- TASK BRIEF: Show each line from the records below in which the word "domino" occurs.

Before-and-after object listings

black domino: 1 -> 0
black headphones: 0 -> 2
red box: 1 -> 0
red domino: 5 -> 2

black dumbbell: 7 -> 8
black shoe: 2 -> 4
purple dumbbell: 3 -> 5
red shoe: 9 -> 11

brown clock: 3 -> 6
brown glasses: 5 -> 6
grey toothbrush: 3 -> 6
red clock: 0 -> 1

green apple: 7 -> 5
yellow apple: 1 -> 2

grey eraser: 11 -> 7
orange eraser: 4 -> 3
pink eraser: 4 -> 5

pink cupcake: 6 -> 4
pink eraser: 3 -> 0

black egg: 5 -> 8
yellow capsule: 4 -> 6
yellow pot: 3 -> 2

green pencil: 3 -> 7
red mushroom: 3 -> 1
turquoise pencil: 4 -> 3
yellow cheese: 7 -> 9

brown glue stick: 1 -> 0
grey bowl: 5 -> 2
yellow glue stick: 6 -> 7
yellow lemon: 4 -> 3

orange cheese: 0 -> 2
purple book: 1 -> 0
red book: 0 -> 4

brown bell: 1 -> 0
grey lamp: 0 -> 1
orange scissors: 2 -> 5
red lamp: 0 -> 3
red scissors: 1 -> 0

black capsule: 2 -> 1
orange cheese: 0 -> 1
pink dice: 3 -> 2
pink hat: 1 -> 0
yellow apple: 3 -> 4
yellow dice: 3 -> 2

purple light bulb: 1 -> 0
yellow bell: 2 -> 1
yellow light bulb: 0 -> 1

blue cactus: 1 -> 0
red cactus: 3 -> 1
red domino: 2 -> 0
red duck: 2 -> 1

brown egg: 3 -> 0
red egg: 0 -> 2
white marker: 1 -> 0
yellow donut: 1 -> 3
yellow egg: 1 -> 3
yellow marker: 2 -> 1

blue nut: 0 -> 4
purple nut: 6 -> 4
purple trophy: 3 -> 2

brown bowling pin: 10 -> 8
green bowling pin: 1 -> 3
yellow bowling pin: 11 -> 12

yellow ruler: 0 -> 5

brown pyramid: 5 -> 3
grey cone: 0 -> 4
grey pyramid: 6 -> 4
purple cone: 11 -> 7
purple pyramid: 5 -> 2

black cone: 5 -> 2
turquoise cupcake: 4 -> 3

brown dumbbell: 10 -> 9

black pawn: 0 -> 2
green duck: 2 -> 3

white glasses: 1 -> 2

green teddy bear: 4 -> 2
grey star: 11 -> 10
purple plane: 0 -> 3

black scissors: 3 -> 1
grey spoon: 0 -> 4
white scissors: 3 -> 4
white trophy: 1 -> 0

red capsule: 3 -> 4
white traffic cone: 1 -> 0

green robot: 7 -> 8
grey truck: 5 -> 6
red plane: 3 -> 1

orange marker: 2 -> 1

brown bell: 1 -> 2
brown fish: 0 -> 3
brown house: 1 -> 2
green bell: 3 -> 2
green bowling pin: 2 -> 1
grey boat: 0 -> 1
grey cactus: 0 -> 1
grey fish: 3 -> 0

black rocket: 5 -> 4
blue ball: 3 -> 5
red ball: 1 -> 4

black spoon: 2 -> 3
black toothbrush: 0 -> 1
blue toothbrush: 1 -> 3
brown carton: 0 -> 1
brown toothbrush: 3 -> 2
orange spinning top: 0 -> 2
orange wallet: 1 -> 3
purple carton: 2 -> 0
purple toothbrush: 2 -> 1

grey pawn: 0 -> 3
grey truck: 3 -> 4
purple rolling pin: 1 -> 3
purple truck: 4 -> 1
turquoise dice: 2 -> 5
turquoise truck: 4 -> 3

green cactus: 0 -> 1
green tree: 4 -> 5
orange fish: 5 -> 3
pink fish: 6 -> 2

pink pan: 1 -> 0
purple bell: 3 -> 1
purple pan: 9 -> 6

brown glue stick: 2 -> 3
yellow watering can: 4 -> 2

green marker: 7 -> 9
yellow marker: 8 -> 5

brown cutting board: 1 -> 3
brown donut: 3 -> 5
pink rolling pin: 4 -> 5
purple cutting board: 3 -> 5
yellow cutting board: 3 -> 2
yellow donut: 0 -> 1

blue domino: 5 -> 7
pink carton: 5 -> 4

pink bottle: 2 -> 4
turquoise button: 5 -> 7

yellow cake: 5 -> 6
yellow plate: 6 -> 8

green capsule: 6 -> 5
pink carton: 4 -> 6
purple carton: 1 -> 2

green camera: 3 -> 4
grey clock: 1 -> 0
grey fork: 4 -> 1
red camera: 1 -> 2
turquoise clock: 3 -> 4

- REPLY:
black domino: 1 -> 0
red domino: 5 -> 2
red domino: 2 -> 0
blue domino: 5 -> 7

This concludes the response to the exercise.